» **Your objective**
Transcription, pictures excluded: write out the data below exactly.

» **Data in this exercise**
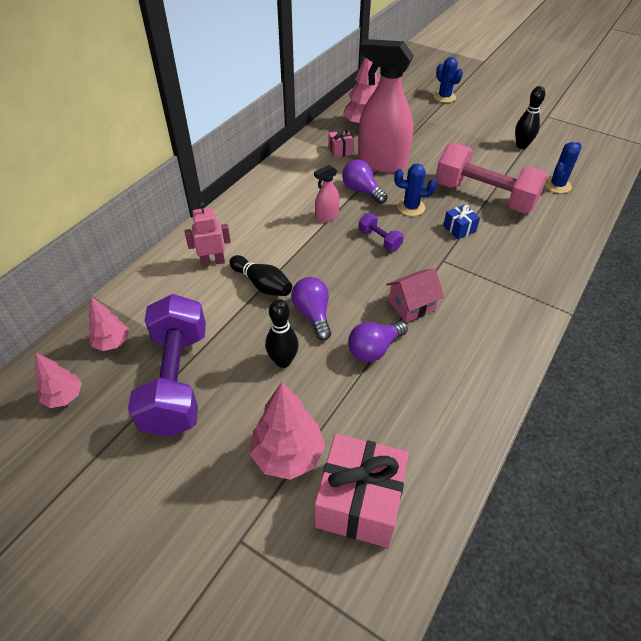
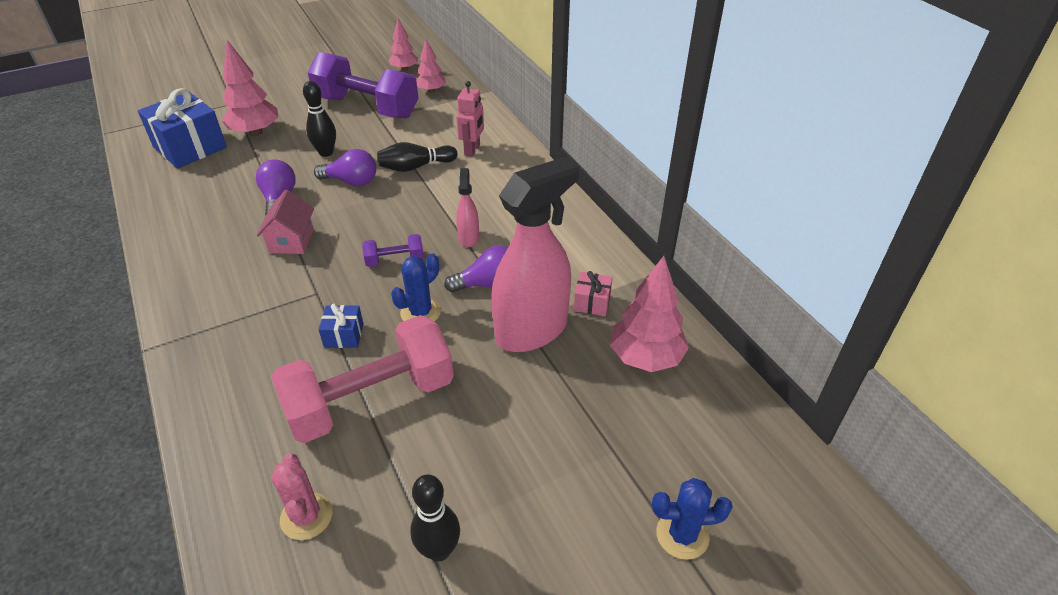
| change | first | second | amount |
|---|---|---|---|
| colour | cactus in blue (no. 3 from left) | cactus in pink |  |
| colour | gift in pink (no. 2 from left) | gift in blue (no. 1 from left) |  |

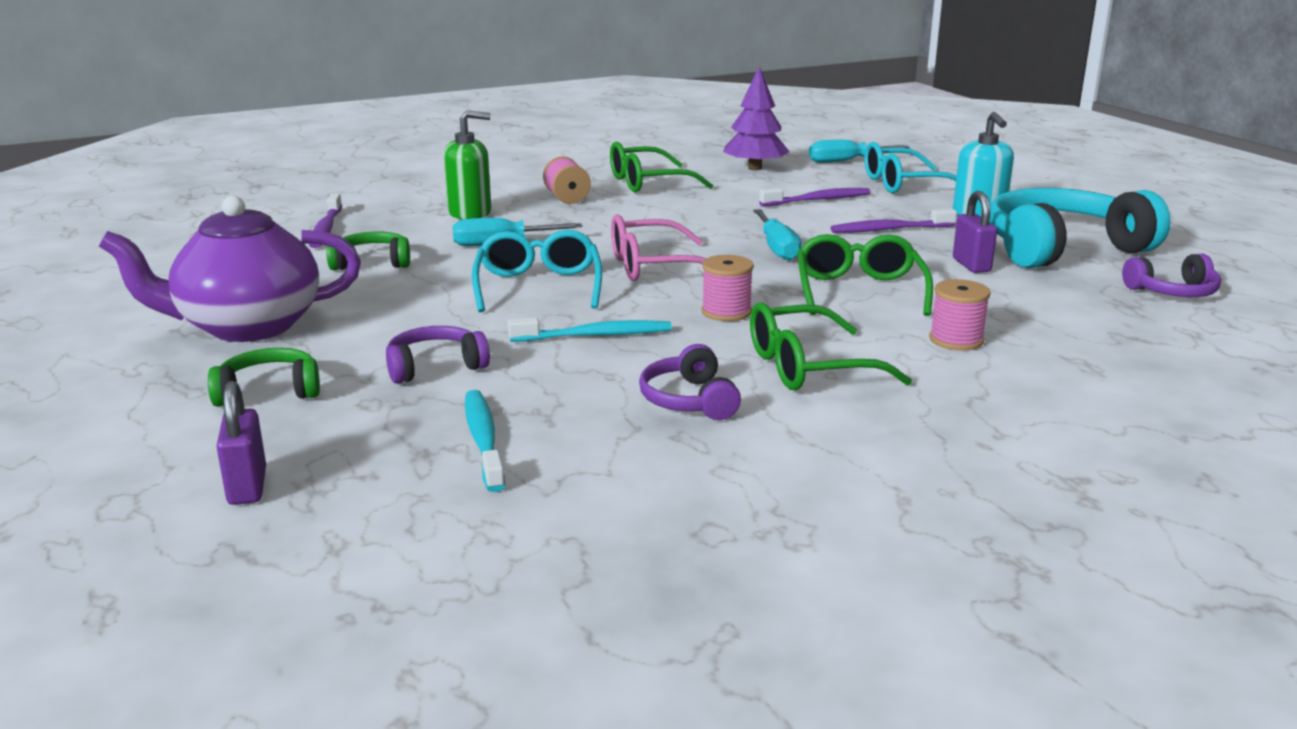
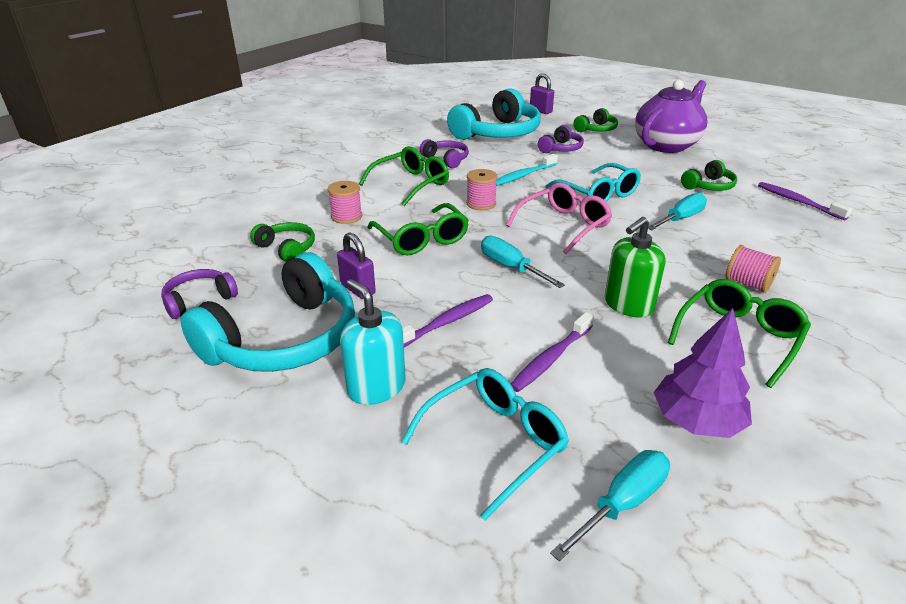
| change | first | second | amount |
|---|---|---|---|
| relocated | soap dispenser in green |  |  |
| exchanged | toothbrush in turquoise (no. 1 from left) | headphones in turquoise (no. 2 from left) |  |
| appeared |  | headphones in green (no. 1 from left) |  |

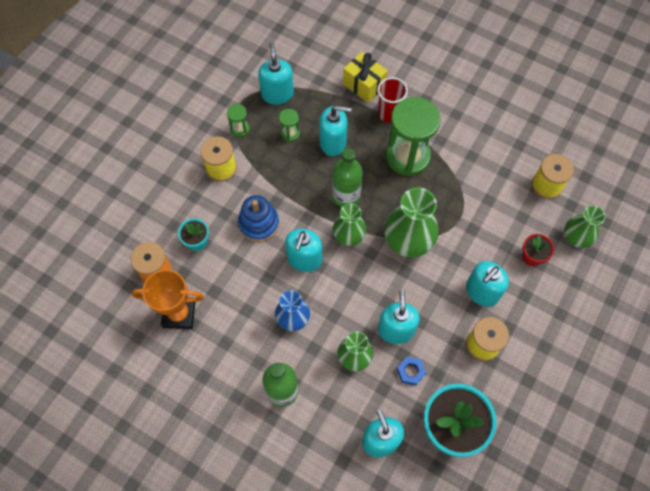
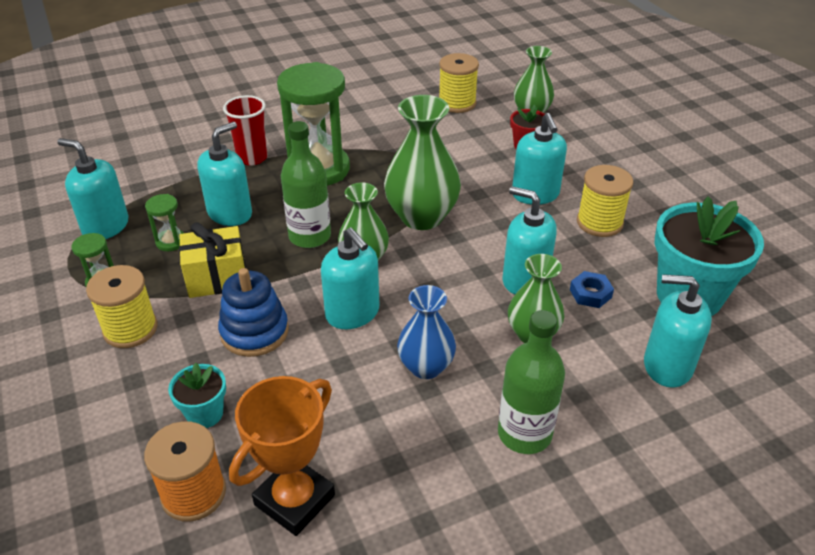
| change | first | second | amount |
|---|---|---|---|
| relocated | gift in yellow |  |  |

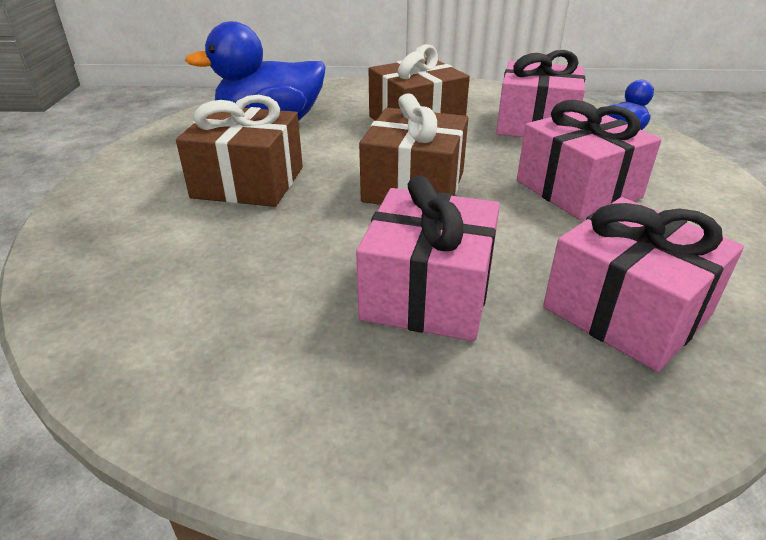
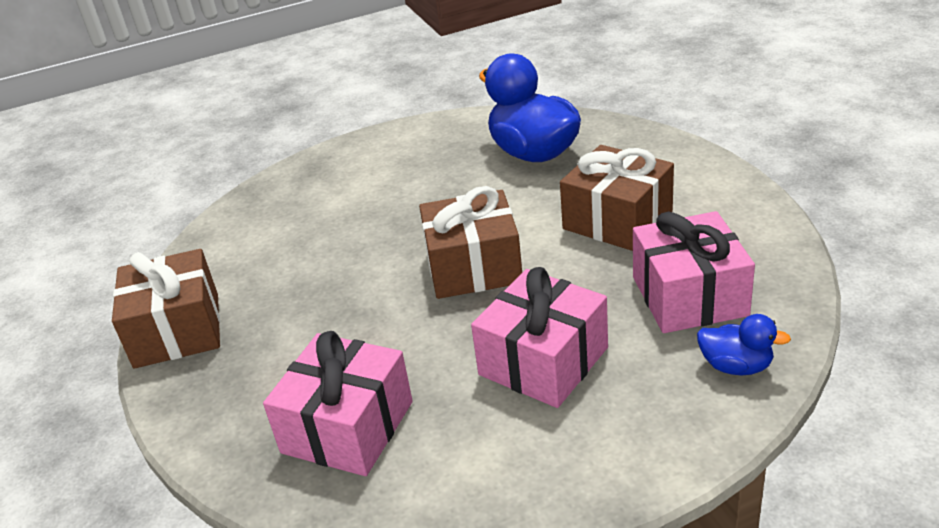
| change | first | second | amount |
|---|---|---|---|
| relocated | gift in brown (no. 1 from left) |  |  |
| missing | gift in pink (no. 1 from left) |  |  |

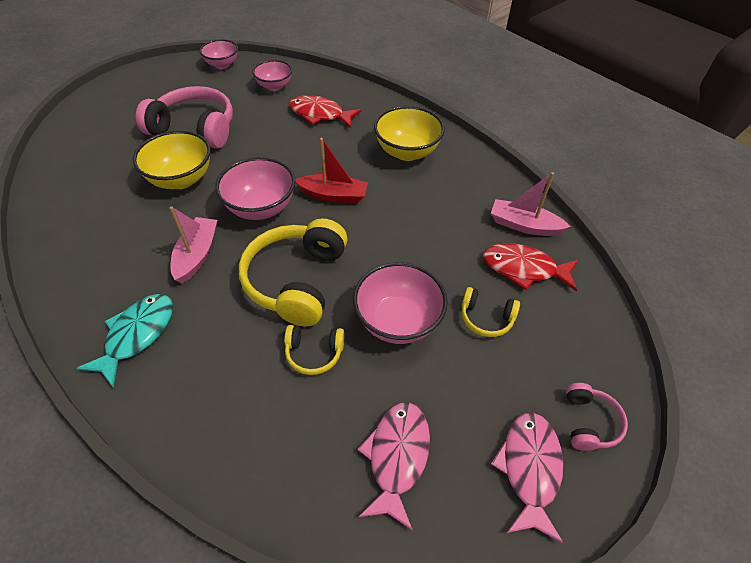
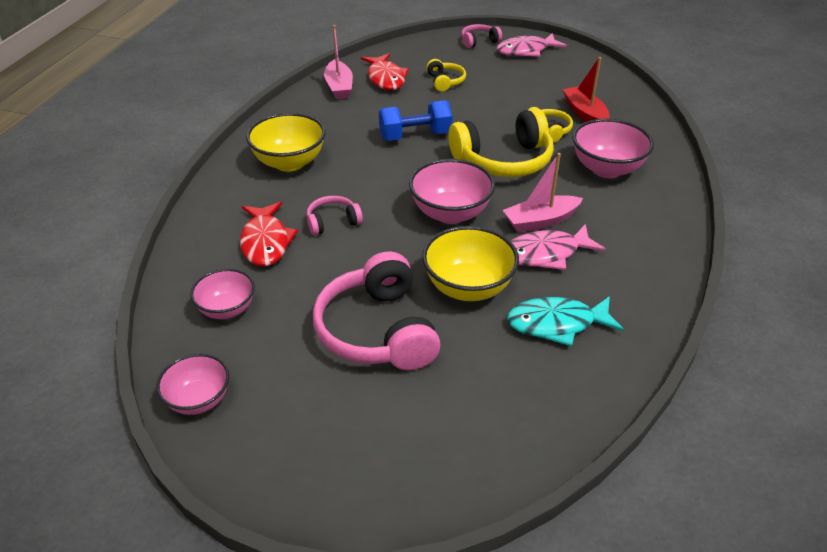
| change | first | second | amount |
|---|---|---|---|
| relocated | boat in red |  |  |
| relocated | bowl in pink (no. 4 from left) |  |  |
| relocated | fish in turquoise |  |  |
| relocated | fish in pink (no. 1 from left in the first image) | fish in pink (no. 2 from left) |  |
| appeared |  | dumbbell in blue |  |
| appeared |  | headphones in pink (no. 1 from left) |  |

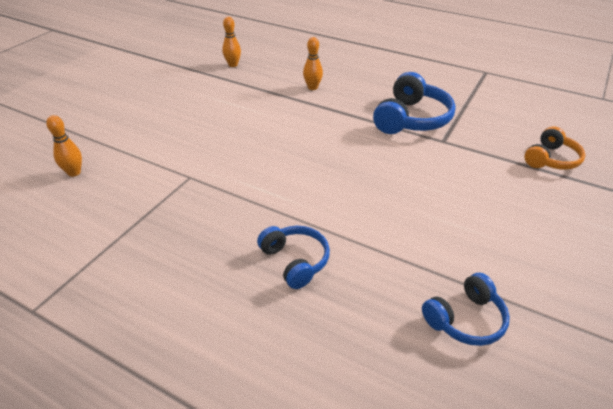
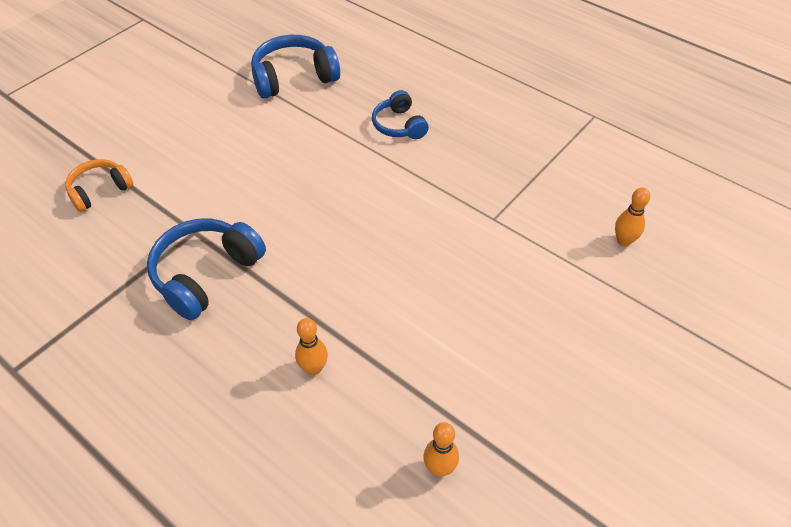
| change | first | second | amount |
|---|---|---|---|
| size | headphones in blue (no. 3 from left in the first image) | headphones in blue (no. 2 from left) | x1.61 |

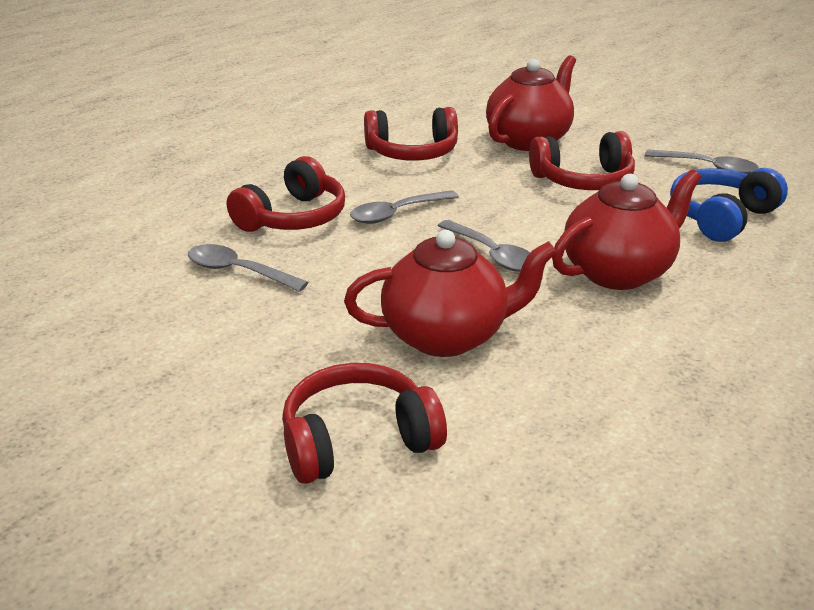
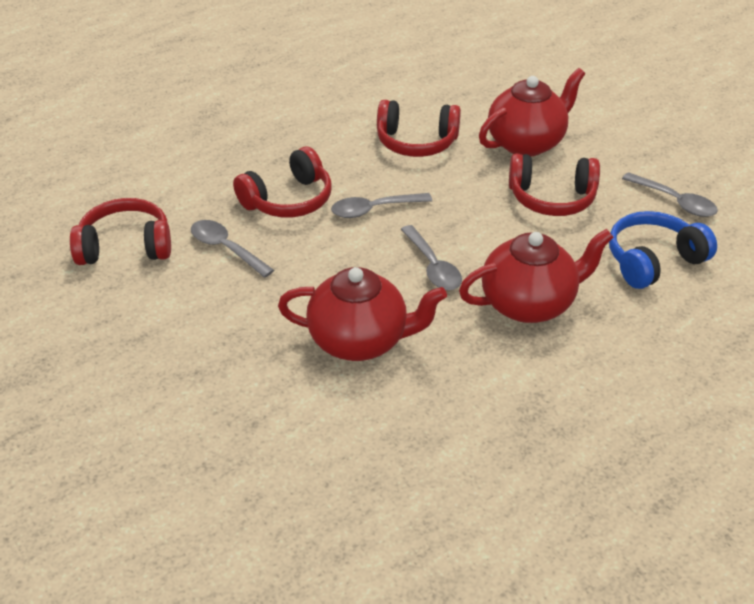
| change | first | second | amount |
|---|---|---|---|
| relocated | headphones in red (no. 2 from left in the first image) | headphones in red (no. 1 from left) |  |

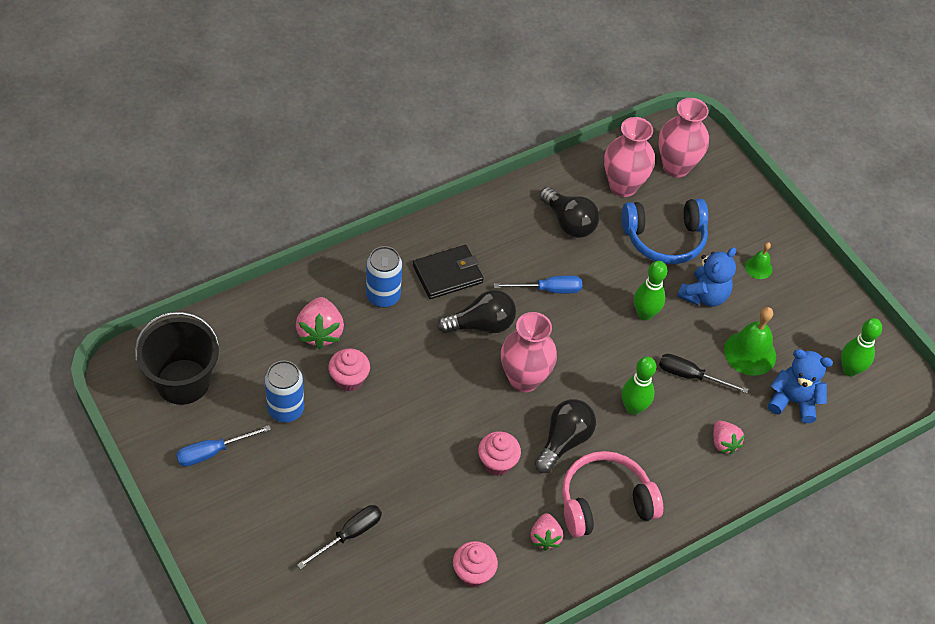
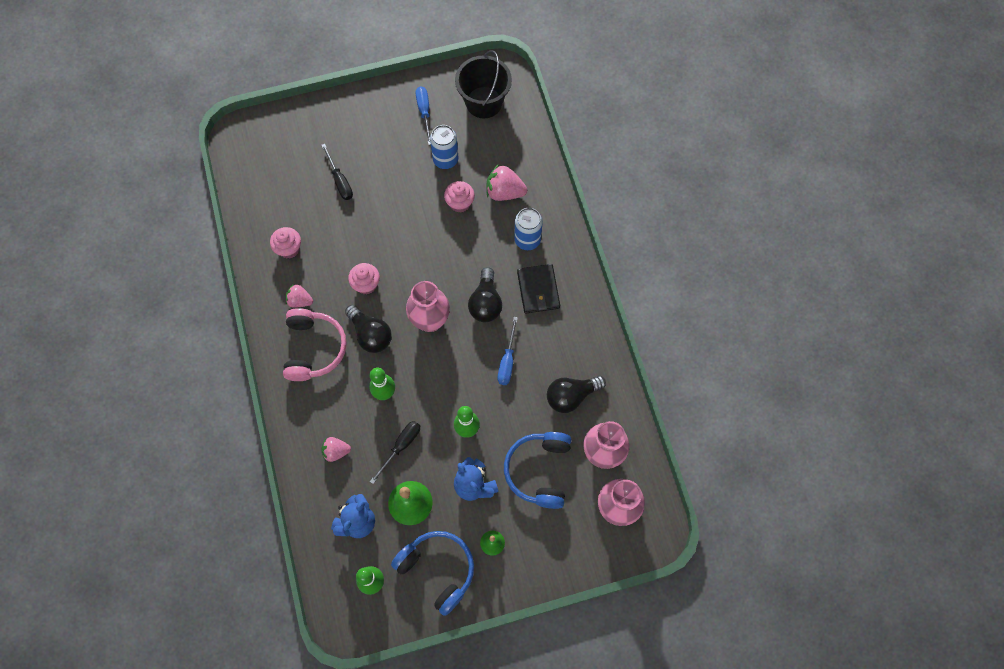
| change | first | second | amount |
|---|---|---|---|
| appeared |  | headphones in blue (no. 1 from left) |  |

» **Exercise answer**
| change | first | second | amount |
|---|---|---|---|
| colour | cactus in blue (no. 3 from left) | cactus in pink |  |
| colour | gift in pink (no. 2 from left) | gift in blue (no. 1 from left) |  |

| change | first | second | amount |
|---|---|---|---|
| relocated | soap dispenser in green |  |  |
| exchanged | toothbrush in turquoise (no. 1 from left) | headphones in turquoise (no. 2 from left) |  |
| appeared |  | headphones in green (no. 1 from left) |  |

| change | first | second | amount |
|---|---|---|---|
| relocated | gift in yellow |  |  |

| change | first | second | amount |
|---|---|---|---|
| relocated | gift in brown (no. 1 from left) |  |  |
| missing | gift in pink (no. 1 from left) |  |  |

| change | first | second | amount |
|---|---|---|---|
| relocated | boat in red |  |  |
| relocated | bowl in pink (no. 4 from left) |  |  |
| relocated | fish in turquoise |  |  |
| relocated | fish in pink (no. 1 from left in the first image) | fish in pink (no. 2 from left) |  |
| appeared |  | dumbbell in blue |  |
| appeared |  | headphones in pink (no. 1 from left) |  |

| change | first | second | amount |
|---|---|---|---|
| size | headphones in blue (no. 3 from left in the first image) | headphones in blue (no. 2 from left) | x1.61 |

| change | first | second | amount |
|---|---|---|---|
| relocated | headphones in red (no. 2 from left in the first image) | headphones in red (no. 1 from left) |  |

| change | first | second | amount |
|---|---|---|---|
| appeared |  | headphones in blue (no. 1 from left) |  |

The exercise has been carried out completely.